**What to produce:**
Copy each line of the listing that includes "none".

**Records shown:**
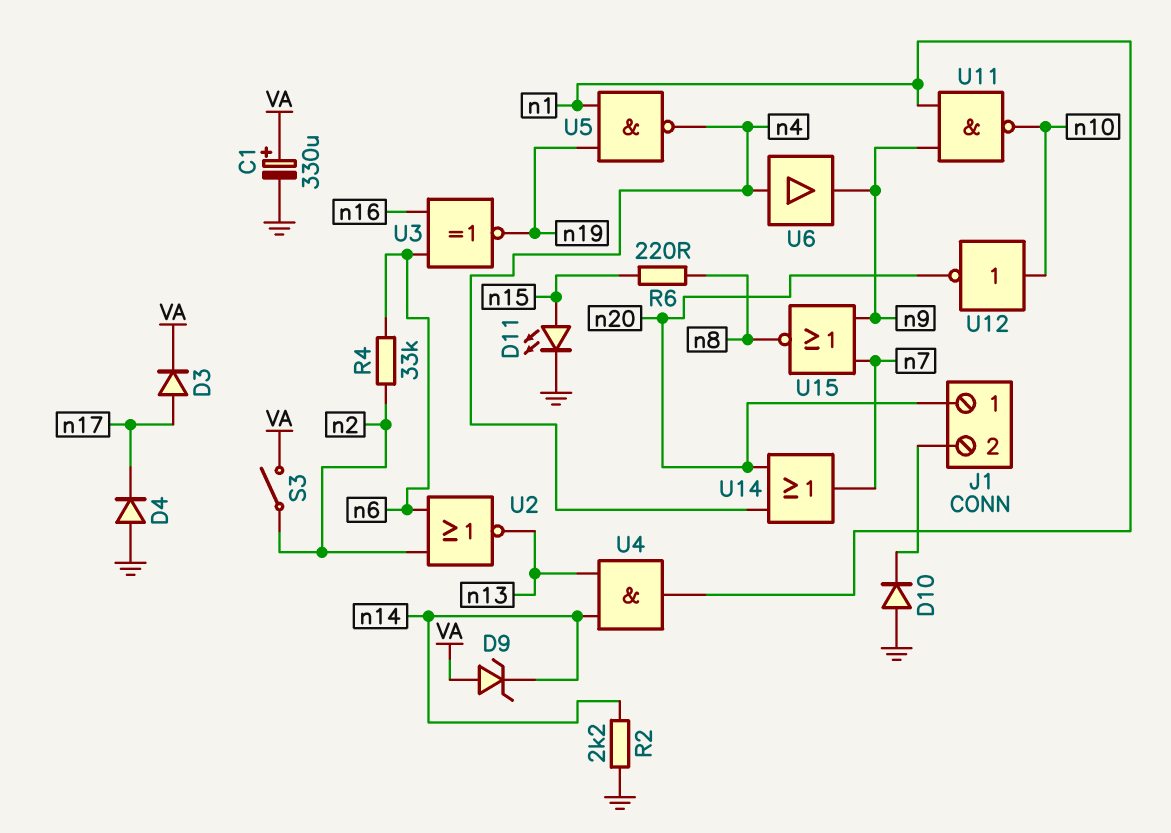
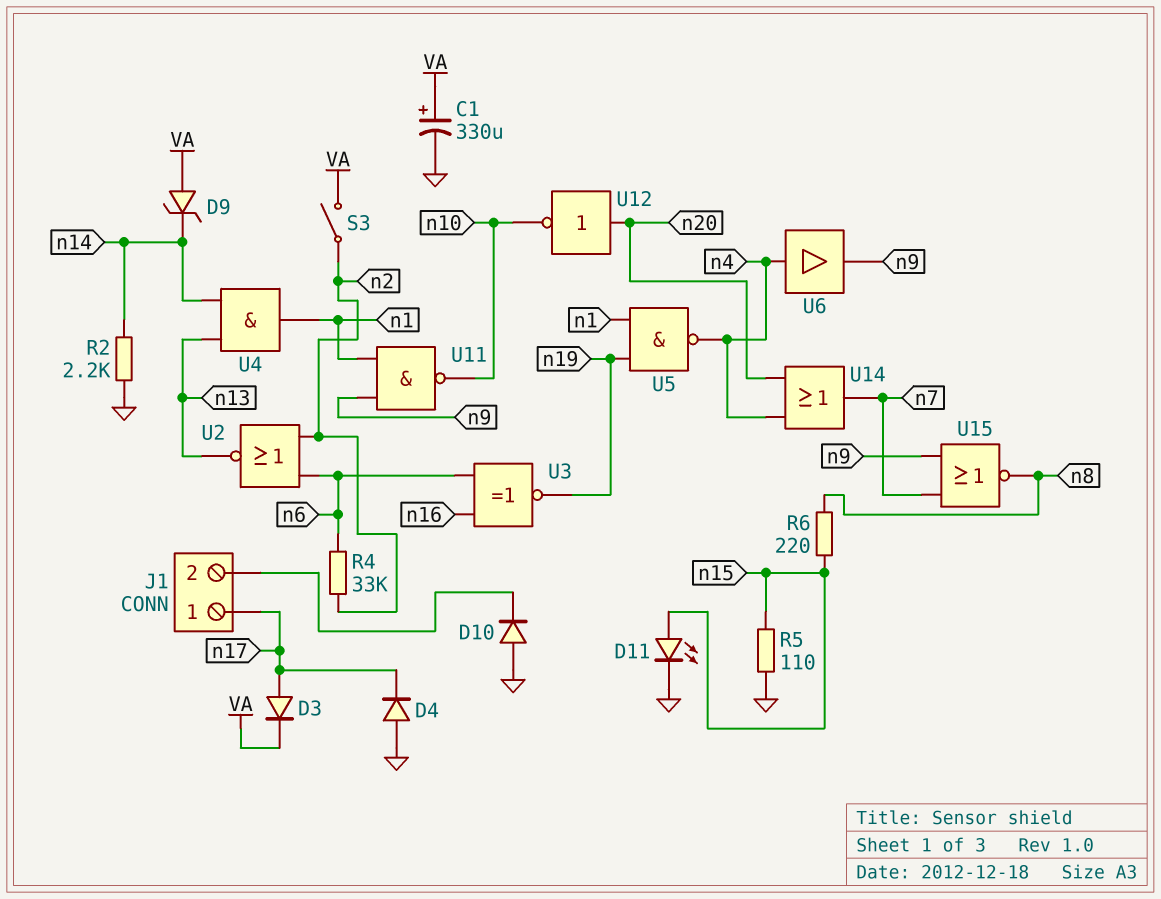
J1 pin 1: n20 -> n17
R5: none -> 110 (GND, n15)
U12: NOT (in n10, out n20) -> NOT (in n20, out n10)

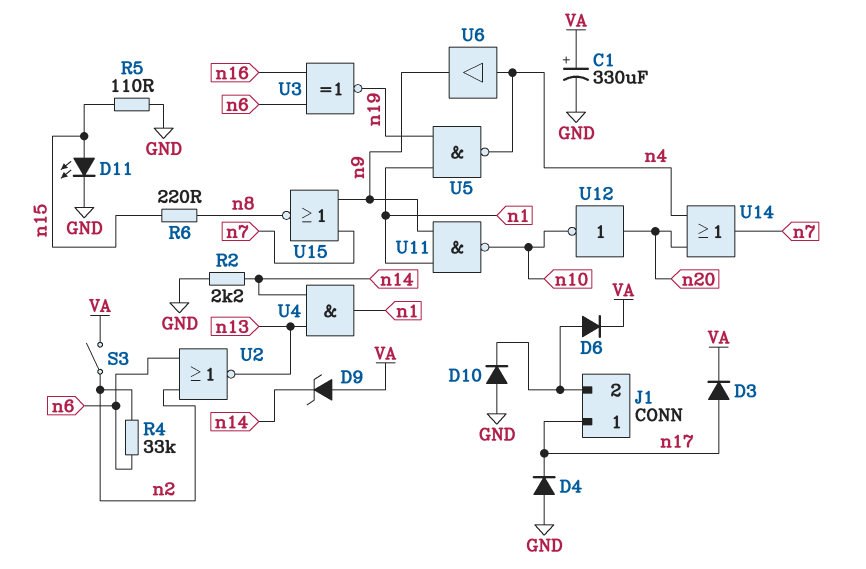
D6: none -> diode (A J1/2, K VA)

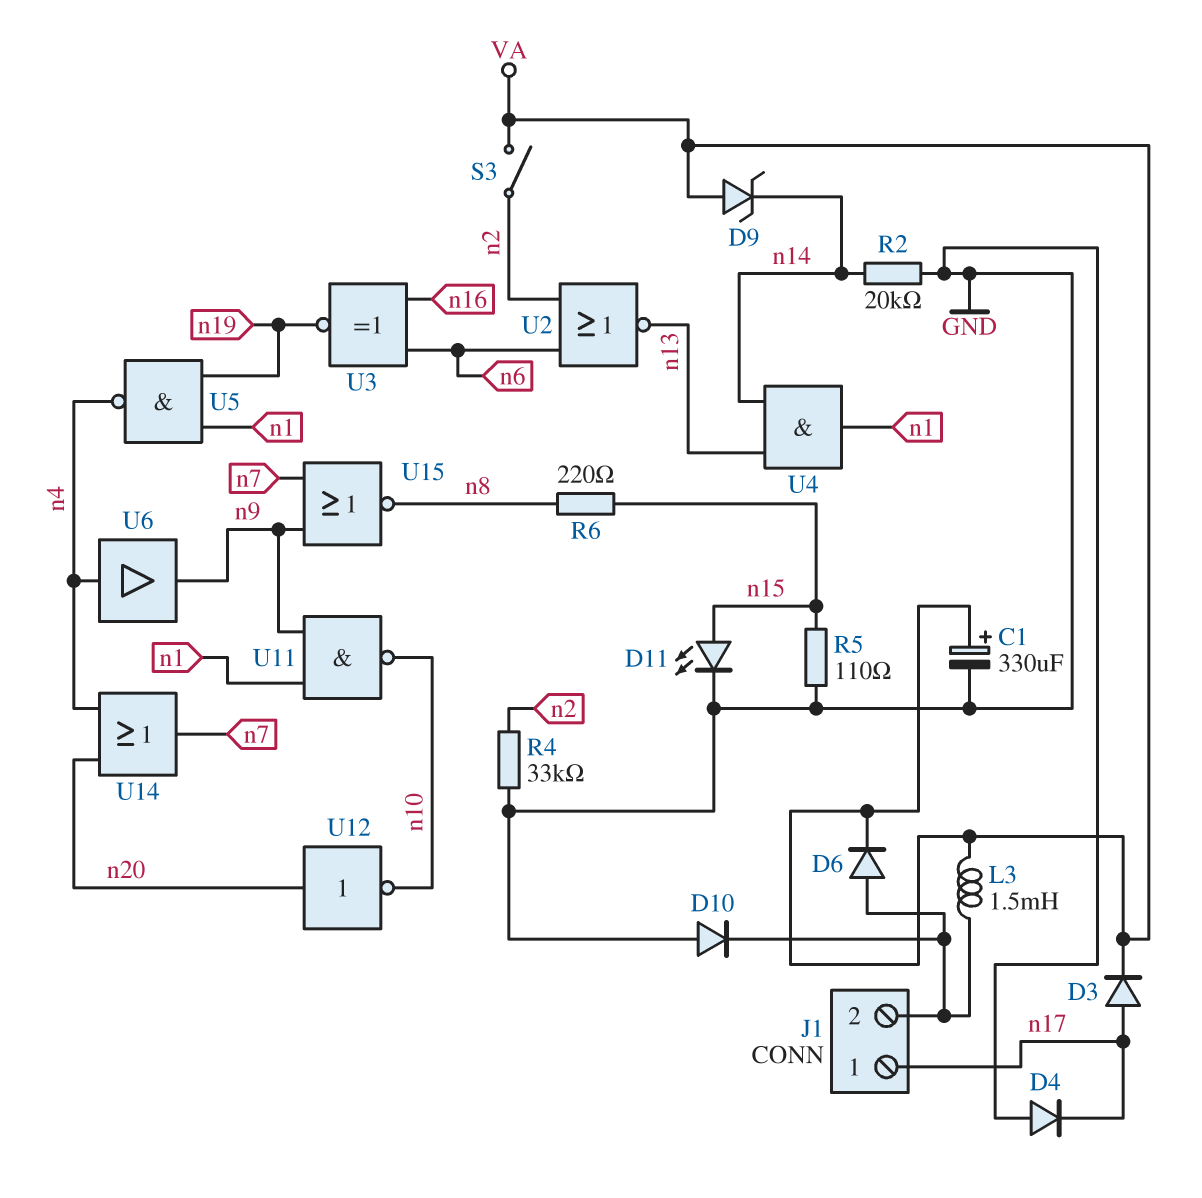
L3: none -> 1.5mH (J1/2, VA)
R2: 2.2k (GND, n14) -> 20k (GND, n14)
R4: 33k (n2, n6) -> 33k (GND, n2)

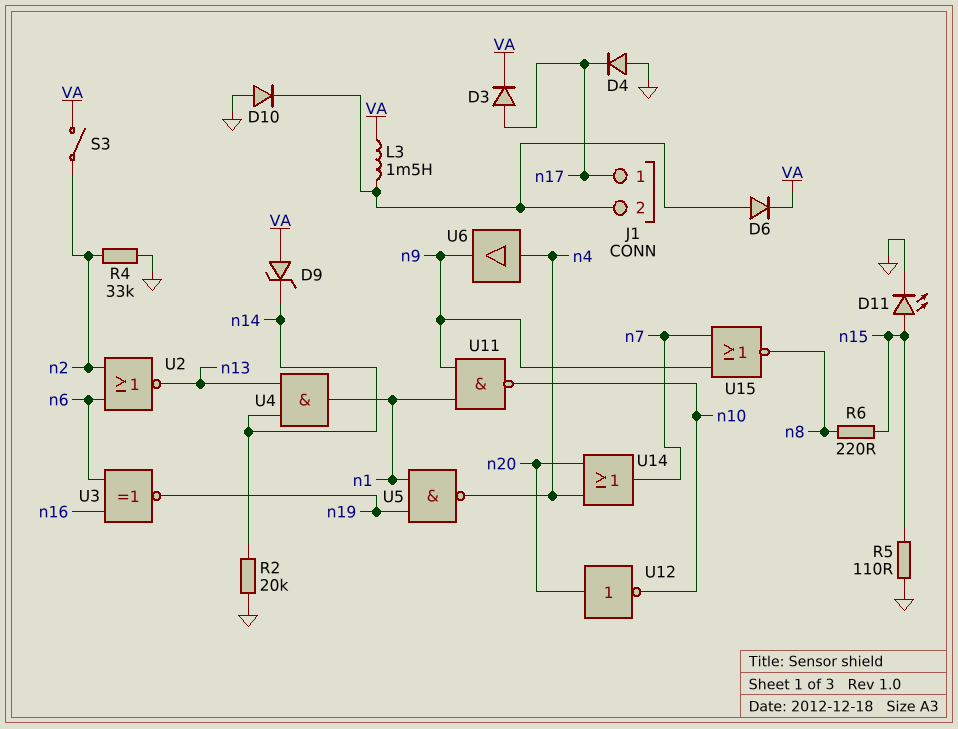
C1: 330uF (plus VA, minus GND) -> none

**Finished exercise:**
R5: none -> 110 (GND, n15)
D6: none -> diode (A J1/2, K VA)
L3: none -> 1.5mH (J1/2, VA)
C1: 330uF (plus VA, minus GND) -> none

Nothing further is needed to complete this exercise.